Task material:

=== Section Start ===

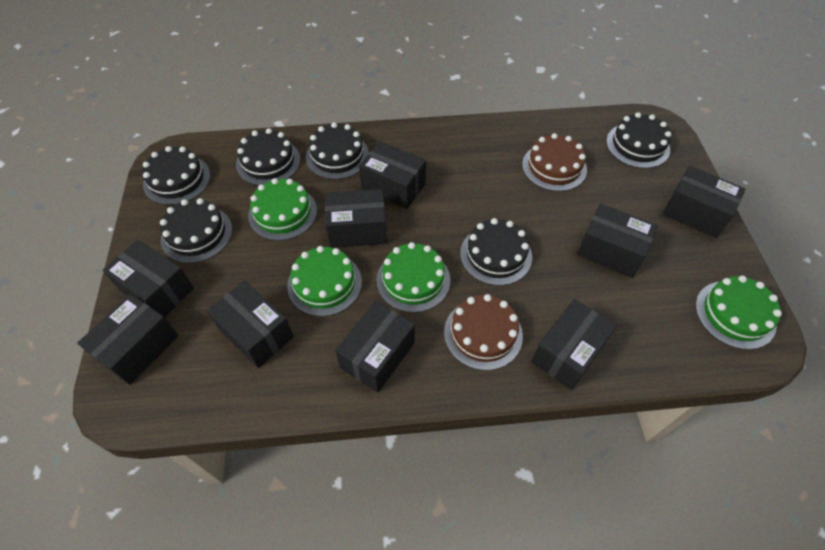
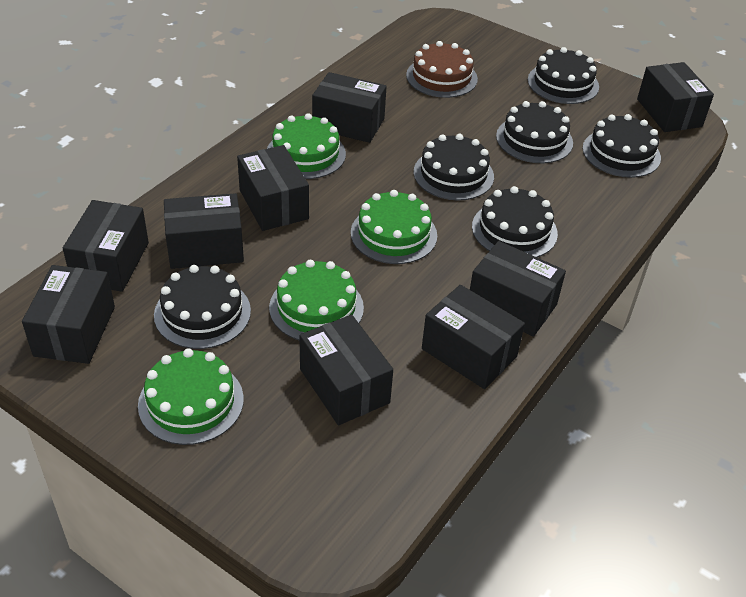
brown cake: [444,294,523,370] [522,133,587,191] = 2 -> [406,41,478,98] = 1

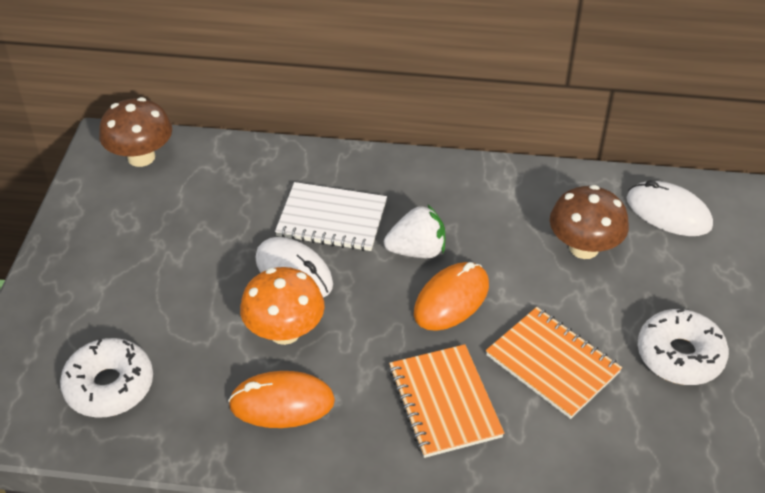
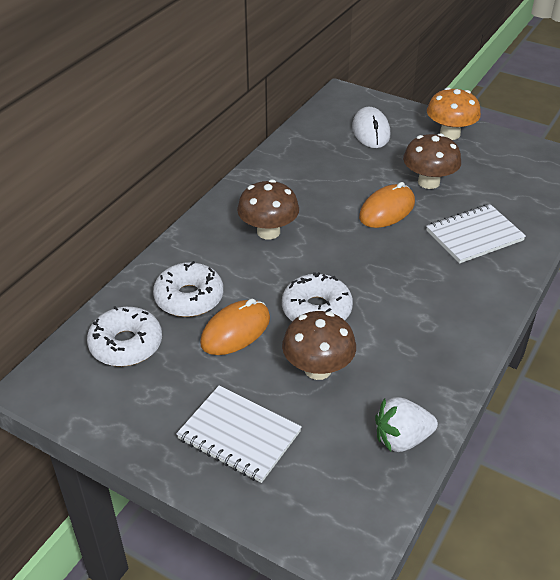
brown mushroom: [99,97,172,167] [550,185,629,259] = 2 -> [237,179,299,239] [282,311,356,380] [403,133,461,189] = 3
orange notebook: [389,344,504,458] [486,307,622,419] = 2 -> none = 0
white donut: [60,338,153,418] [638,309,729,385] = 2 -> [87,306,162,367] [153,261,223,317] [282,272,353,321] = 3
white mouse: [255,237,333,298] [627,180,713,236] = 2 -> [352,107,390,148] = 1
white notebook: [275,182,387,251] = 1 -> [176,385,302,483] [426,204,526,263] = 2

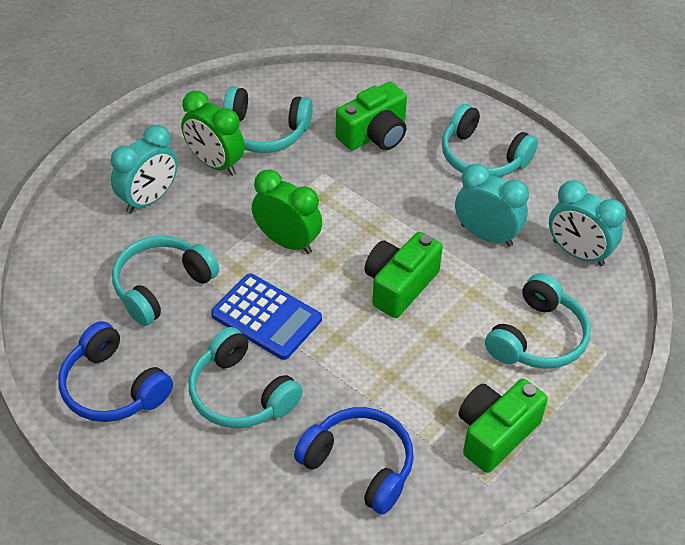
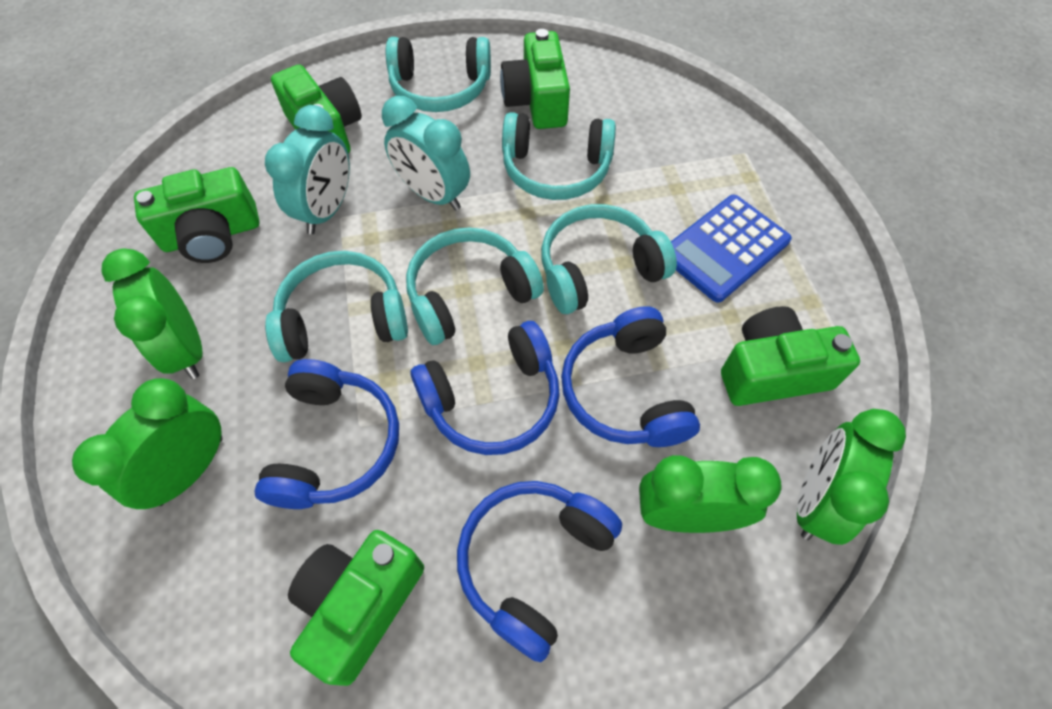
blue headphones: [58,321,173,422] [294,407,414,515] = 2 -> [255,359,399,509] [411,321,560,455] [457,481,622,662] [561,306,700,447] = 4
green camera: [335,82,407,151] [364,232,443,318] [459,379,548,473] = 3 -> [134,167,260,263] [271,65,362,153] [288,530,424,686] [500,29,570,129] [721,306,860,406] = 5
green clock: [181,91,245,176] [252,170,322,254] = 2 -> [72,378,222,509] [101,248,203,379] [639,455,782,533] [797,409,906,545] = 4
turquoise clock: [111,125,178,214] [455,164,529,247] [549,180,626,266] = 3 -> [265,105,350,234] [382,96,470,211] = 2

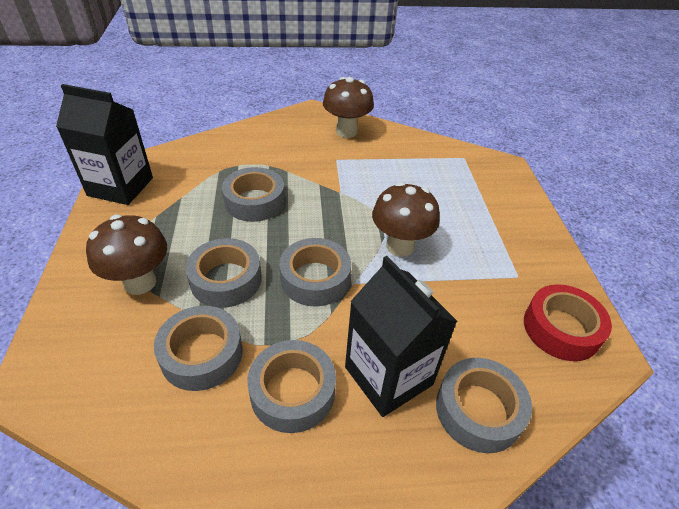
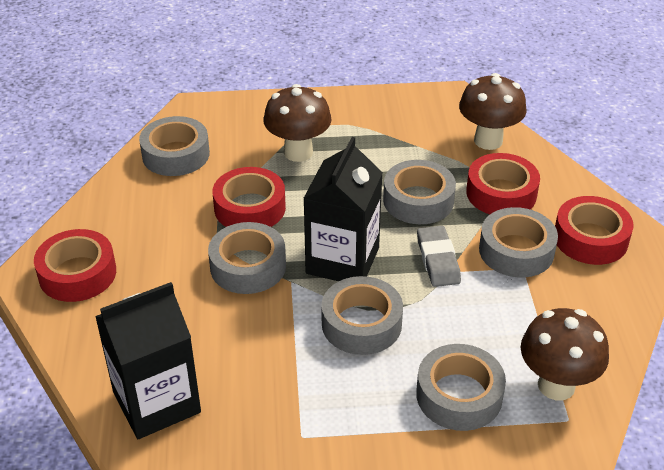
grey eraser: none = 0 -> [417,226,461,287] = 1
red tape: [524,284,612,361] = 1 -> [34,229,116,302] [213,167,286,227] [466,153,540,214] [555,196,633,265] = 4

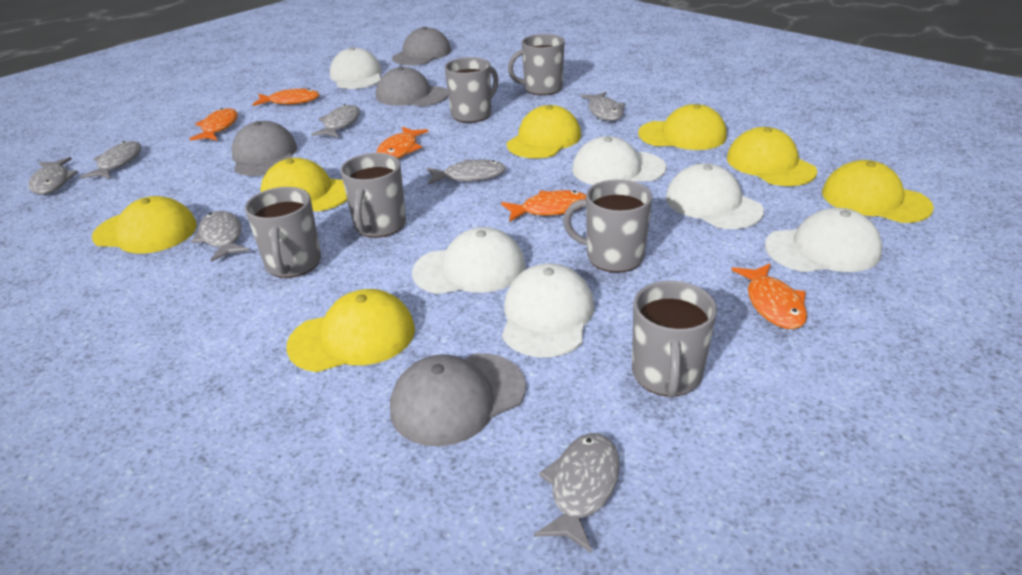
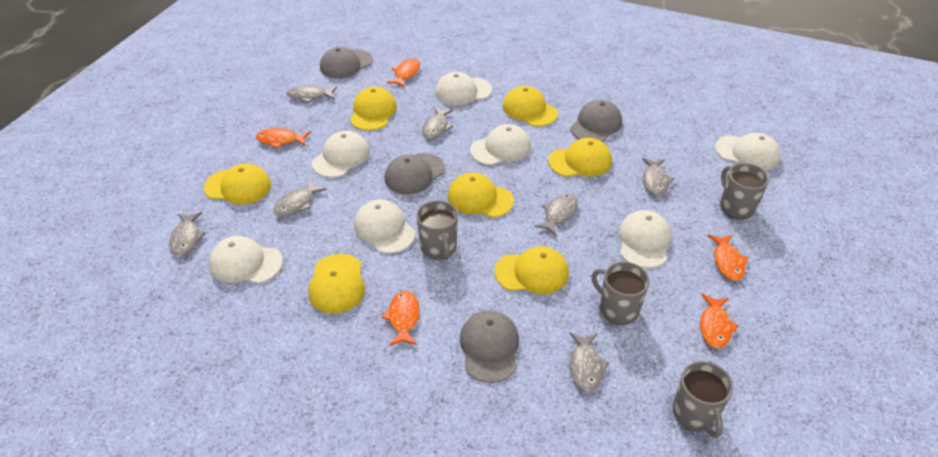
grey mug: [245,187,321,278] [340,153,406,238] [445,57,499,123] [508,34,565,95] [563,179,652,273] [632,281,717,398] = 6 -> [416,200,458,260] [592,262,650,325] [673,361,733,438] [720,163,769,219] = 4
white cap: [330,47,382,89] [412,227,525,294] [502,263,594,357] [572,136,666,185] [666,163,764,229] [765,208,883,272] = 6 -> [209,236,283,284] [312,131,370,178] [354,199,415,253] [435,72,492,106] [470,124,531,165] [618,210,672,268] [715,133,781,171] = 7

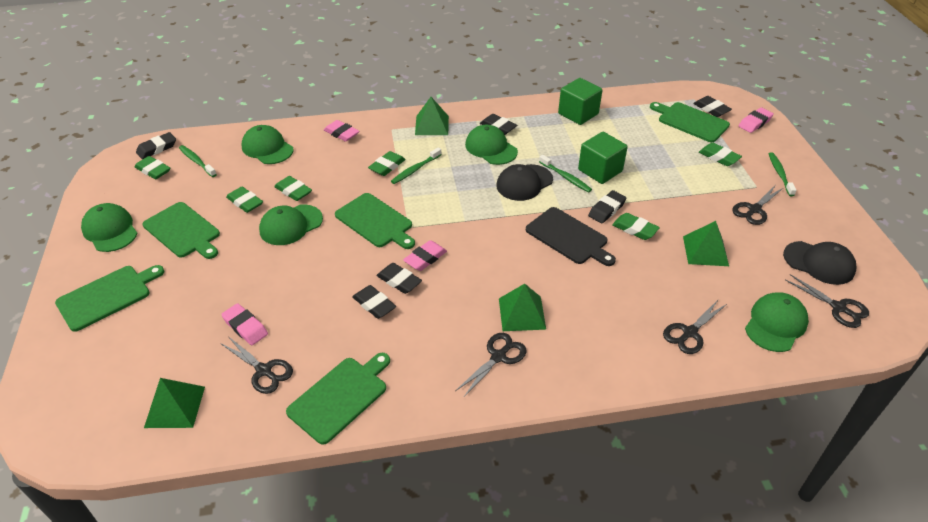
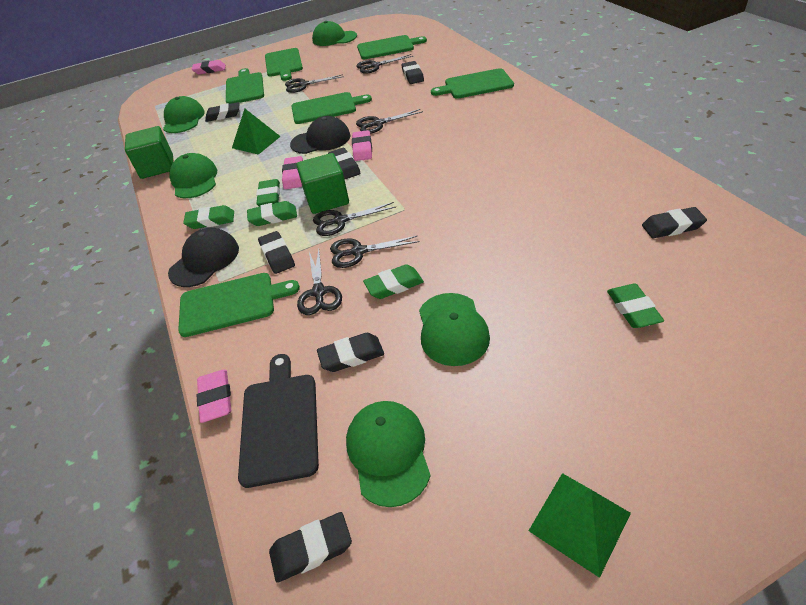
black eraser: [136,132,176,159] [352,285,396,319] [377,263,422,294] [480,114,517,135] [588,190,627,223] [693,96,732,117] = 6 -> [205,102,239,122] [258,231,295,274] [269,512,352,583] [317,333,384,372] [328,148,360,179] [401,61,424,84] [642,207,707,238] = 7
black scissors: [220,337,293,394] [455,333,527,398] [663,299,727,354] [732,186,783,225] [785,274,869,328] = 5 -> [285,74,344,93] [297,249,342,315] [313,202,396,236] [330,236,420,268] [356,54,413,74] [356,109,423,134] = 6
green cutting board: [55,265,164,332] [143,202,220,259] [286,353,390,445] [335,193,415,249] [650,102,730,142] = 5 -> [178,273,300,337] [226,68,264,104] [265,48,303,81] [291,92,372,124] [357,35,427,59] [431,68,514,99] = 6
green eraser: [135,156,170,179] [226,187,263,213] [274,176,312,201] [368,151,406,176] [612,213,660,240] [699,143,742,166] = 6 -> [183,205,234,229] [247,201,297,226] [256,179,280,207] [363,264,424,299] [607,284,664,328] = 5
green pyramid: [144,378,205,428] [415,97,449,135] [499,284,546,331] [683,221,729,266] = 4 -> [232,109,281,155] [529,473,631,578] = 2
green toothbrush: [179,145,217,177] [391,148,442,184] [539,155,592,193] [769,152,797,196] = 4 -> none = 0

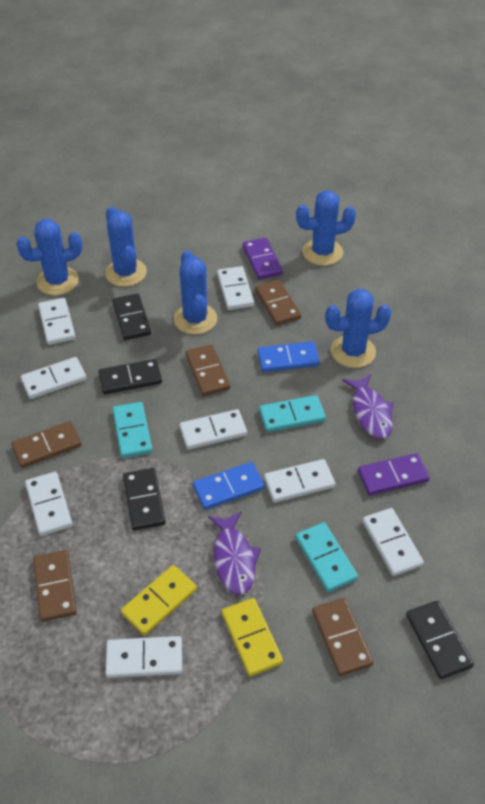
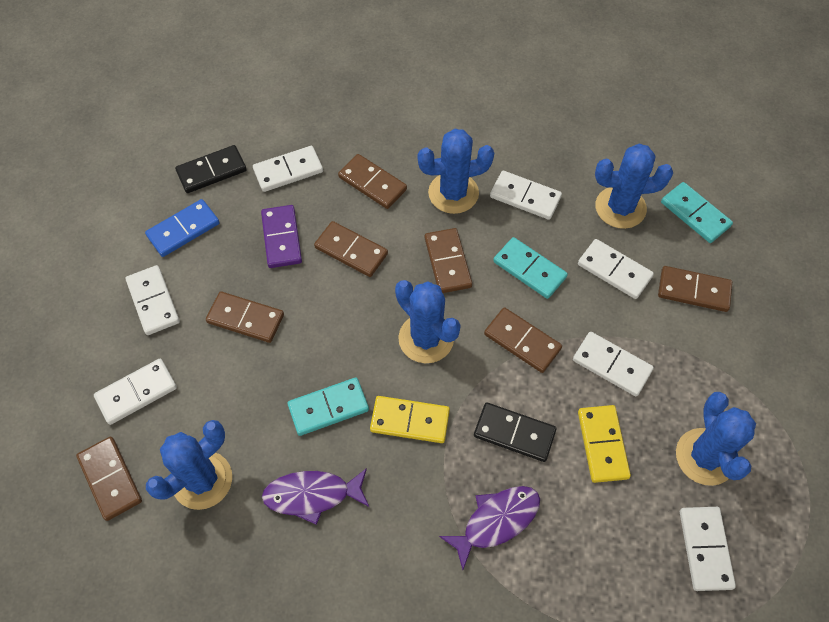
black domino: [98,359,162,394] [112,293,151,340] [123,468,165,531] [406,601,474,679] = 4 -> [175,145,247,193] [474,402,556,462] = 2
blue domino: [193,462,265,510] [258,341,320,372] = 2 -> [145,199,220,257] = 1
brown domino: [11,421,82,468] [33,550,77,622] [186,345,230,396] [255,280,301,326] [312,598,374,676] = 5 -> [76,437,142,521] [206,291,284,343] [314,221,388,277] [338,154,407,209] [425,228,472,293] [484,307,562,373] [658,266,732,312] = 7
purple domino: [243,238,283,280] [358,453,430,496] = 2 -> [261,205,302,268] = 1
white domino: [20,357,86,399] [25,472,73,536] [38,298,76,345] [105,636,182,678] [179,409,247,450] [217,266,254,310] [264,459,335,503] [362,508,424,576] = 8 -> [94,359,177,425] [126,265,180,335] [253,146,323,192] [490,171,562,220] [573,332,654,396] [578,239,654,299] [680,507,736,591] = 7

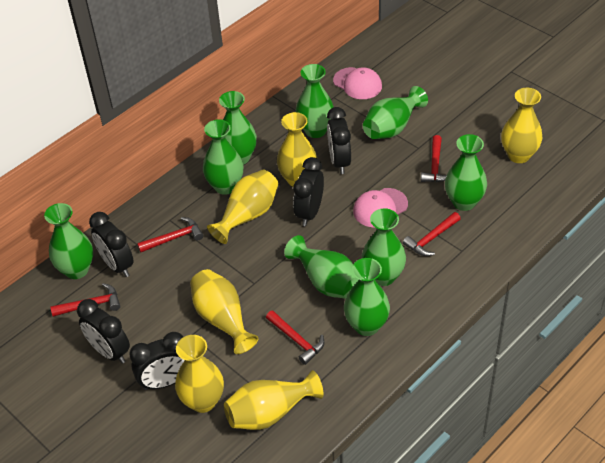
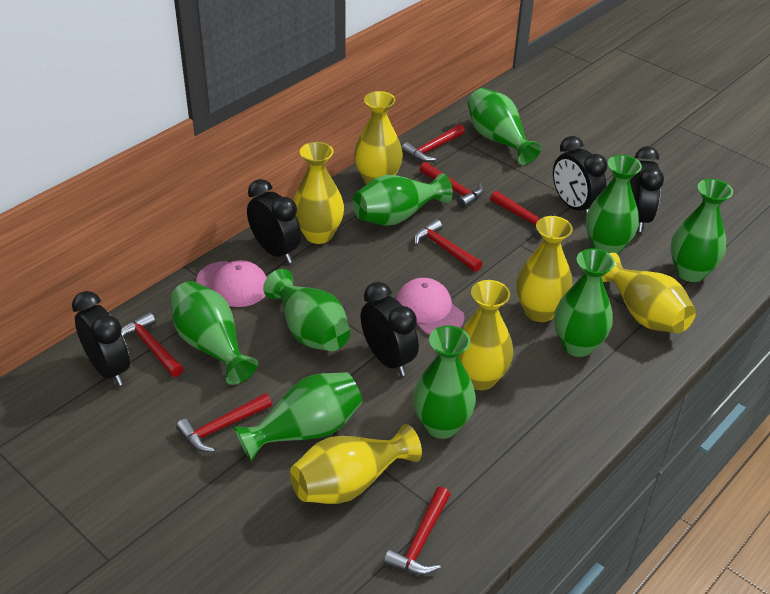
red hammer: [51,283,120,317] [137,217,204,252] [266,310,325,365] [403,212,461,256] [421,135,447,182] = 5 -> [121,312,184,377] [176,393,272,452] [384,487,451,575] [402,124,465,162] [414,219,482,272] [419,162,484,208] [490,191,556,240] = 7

=== Section End ===

Aim of the task:
Within the records above, determine the number of lines that hold the word "grey" and return only that value.

Solution to this problem:
2